_Work instructions_.
Write out, word for word, every line from the one containing "R7: 1k (DIS, GND) -> 1k (DIS, VA)" through the last line of the records below, both ends included.
---
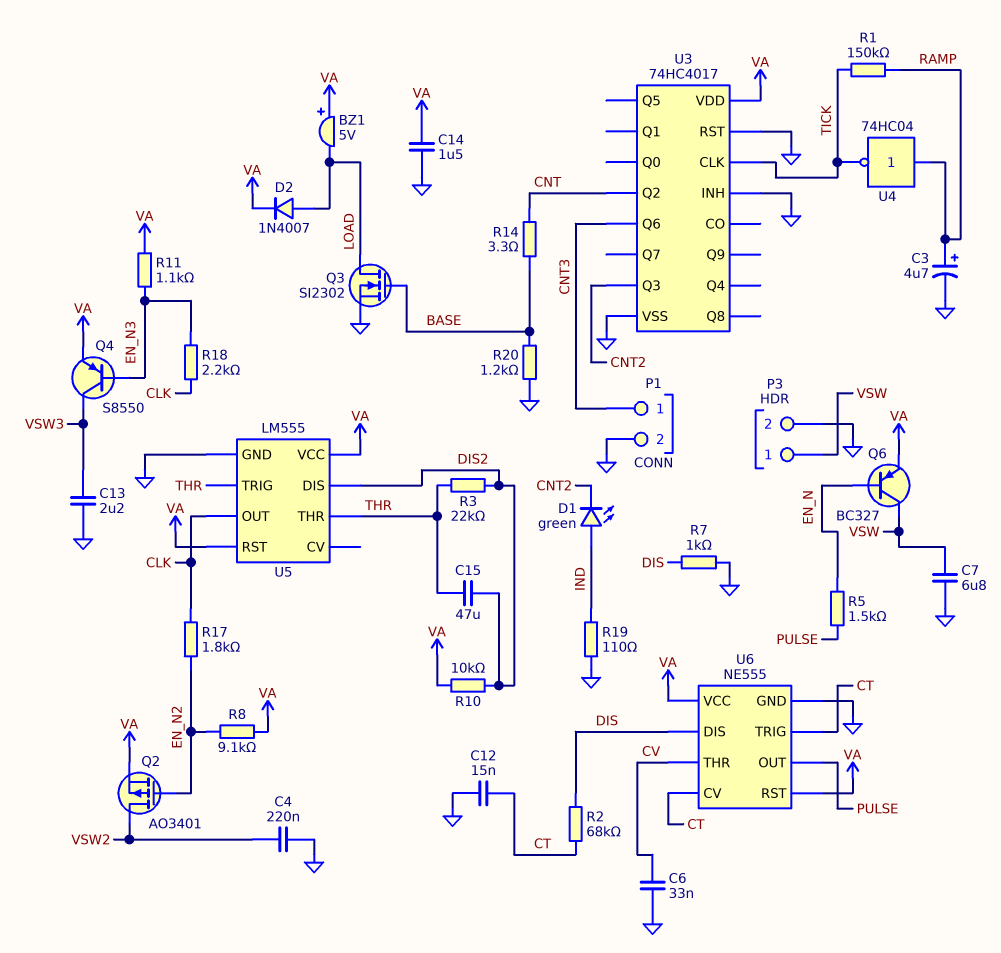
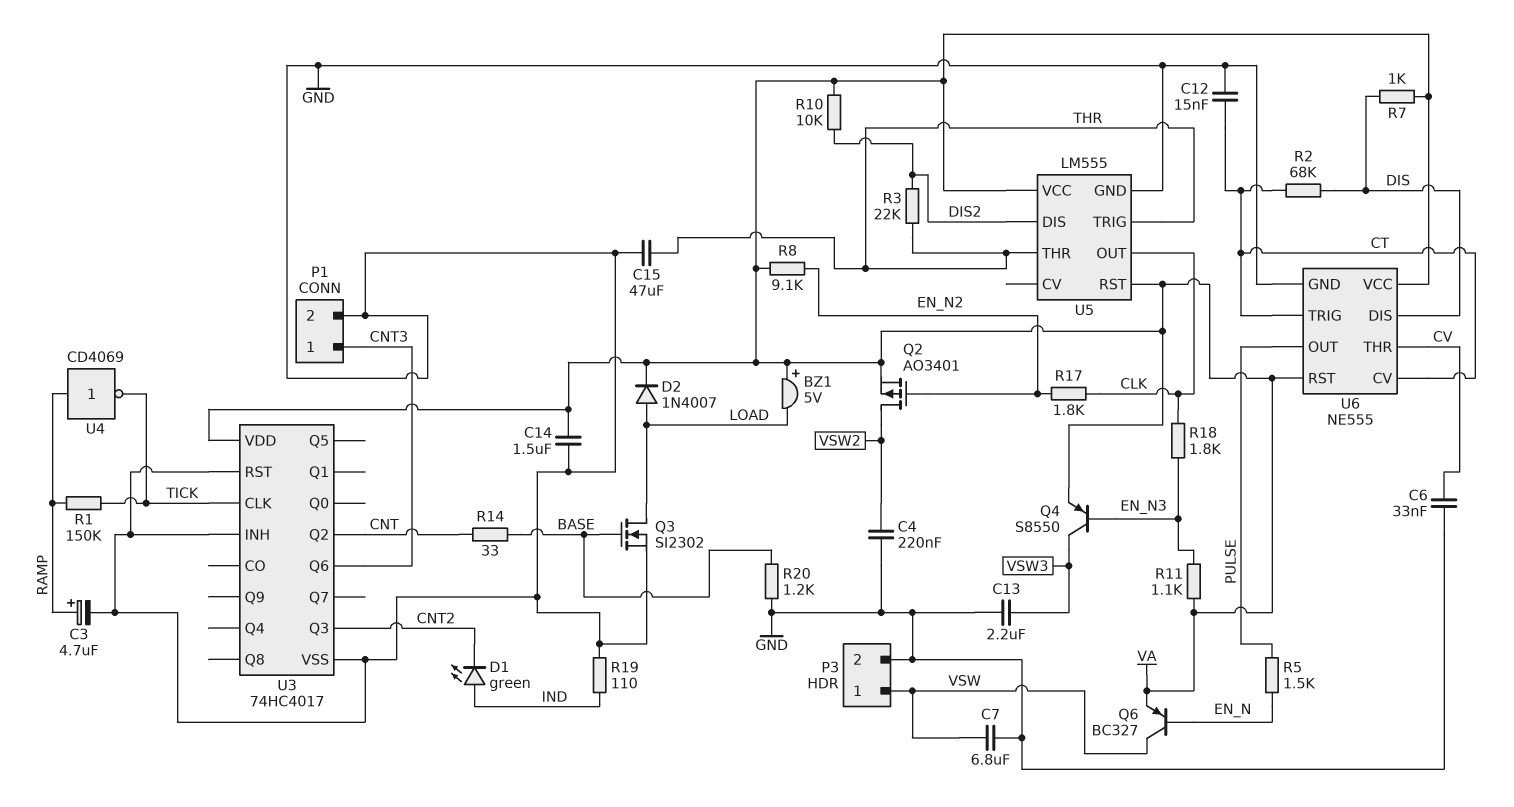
C15: 47uF (DIS2, THR) -> 47uF (GND, THR)
R7: 1k (DIS, GND) -> 1k (DIS, VA)
R14: 3.3 (BASE, CNT) -> 33 (BASE, CNT)
R18: 2.2k (CLK, EN_N3) -> 1.8k (CLK, EN_N3)
U4: NOT 74HC04 (in RAMP, out TICK) -> NOT CD4069 (in RAMP, out TICK)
---
_Response to this exercise_.
R7: 1k (DIS, GND) -> 1k (DIS, VA)
R14: 3.3 (BASE, CNT) -> 33 (BASE, CNT)
R18: 2.2k (CLK, EN_N3) -> 1.8k (CLK, EN_N3)
U4: NOT 74HC04 (in RAMP, out TICK) -> NOT CD4069 (in RAMP, out TICK)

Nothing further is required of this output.